* GIVEN RECORDS
┄┄┄┄┄┄┄┄┄┄
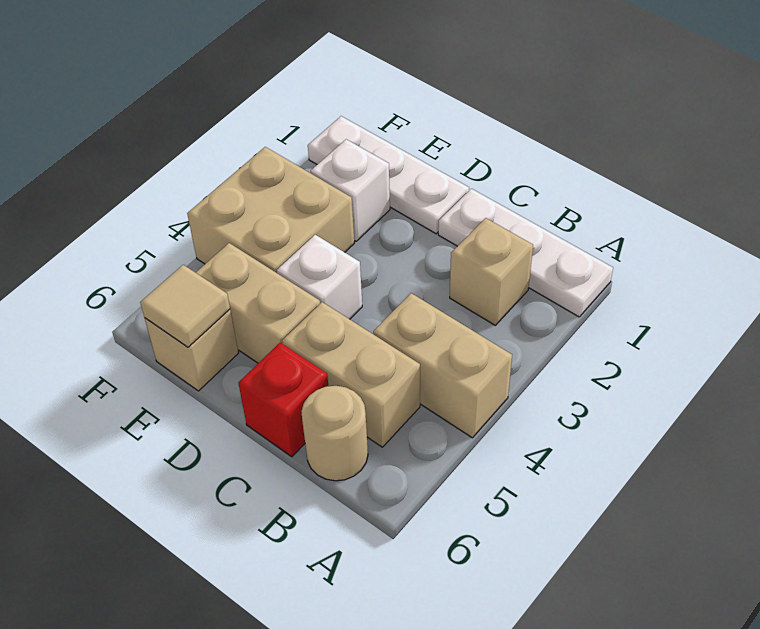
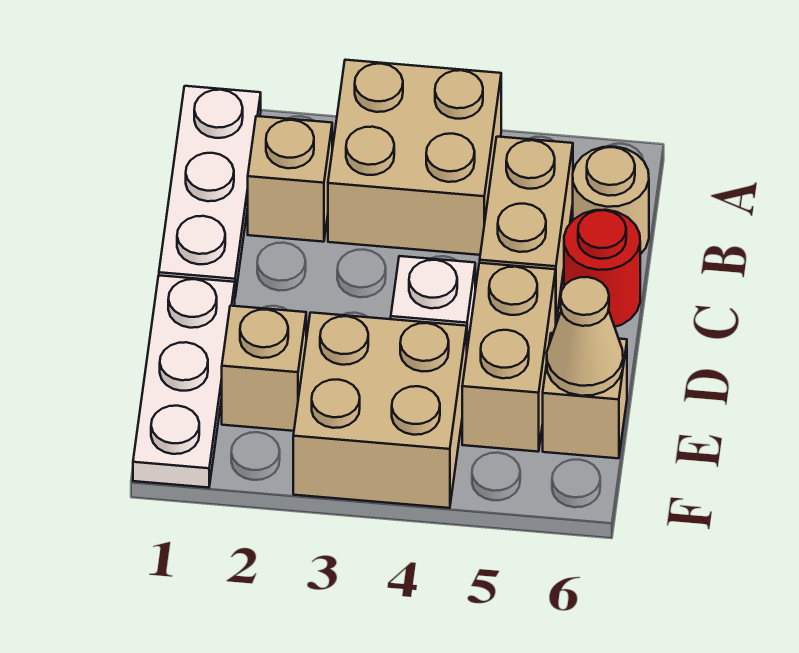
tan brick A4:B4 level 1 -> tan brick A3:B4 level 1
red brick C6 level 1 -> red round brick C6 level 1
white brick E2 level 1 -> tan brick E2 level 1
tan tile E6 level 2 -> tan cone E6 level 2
┄┄┄┄┄┄┄┄┄┄
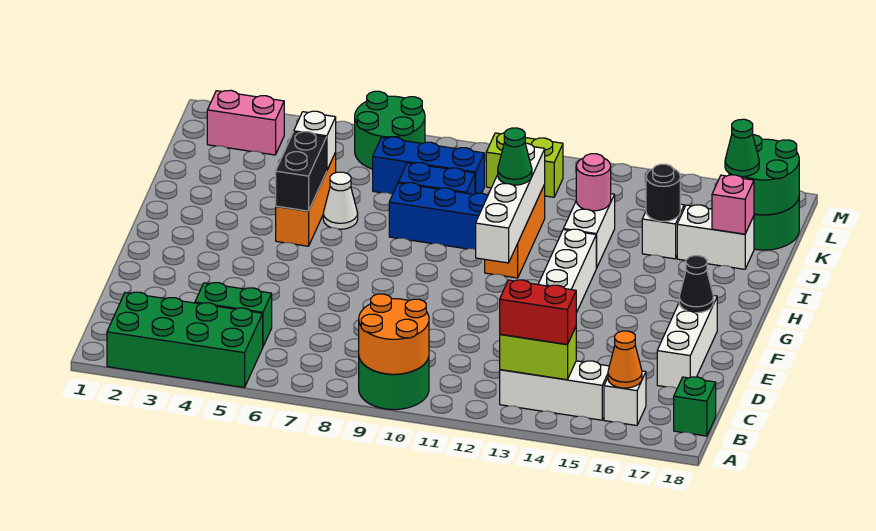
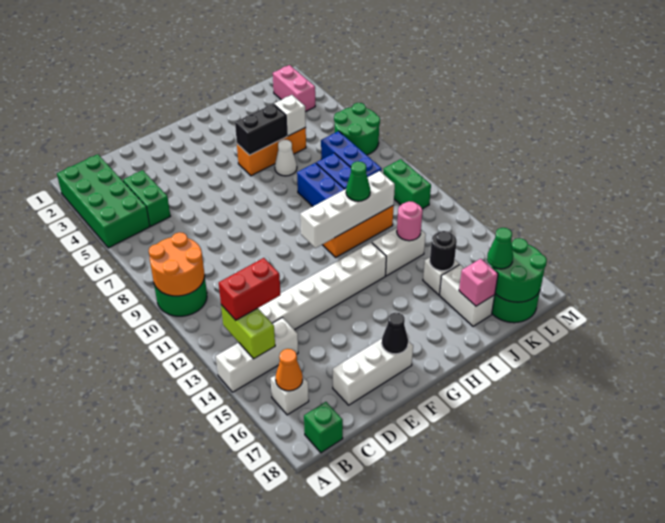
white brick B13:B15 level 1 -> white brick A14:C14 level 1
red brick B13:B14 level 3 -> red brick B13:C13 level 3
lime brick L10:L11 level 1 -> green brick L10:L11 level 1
┄┄┄┄┄┄┄┄┄┄
* PROBLEM DESCRIPTION
Could you reproduce, exactly, every line above from the line with "red brick B13:B14" to the line with "lime brick L10:L11", and no other line? Both ends count.

* WRITTEN SOLUTION
red brick B13:B14 level 3 -> red brick B13:C13 level 3
lime brick L10:L11 level 1 -> green brick L10:L11 level 1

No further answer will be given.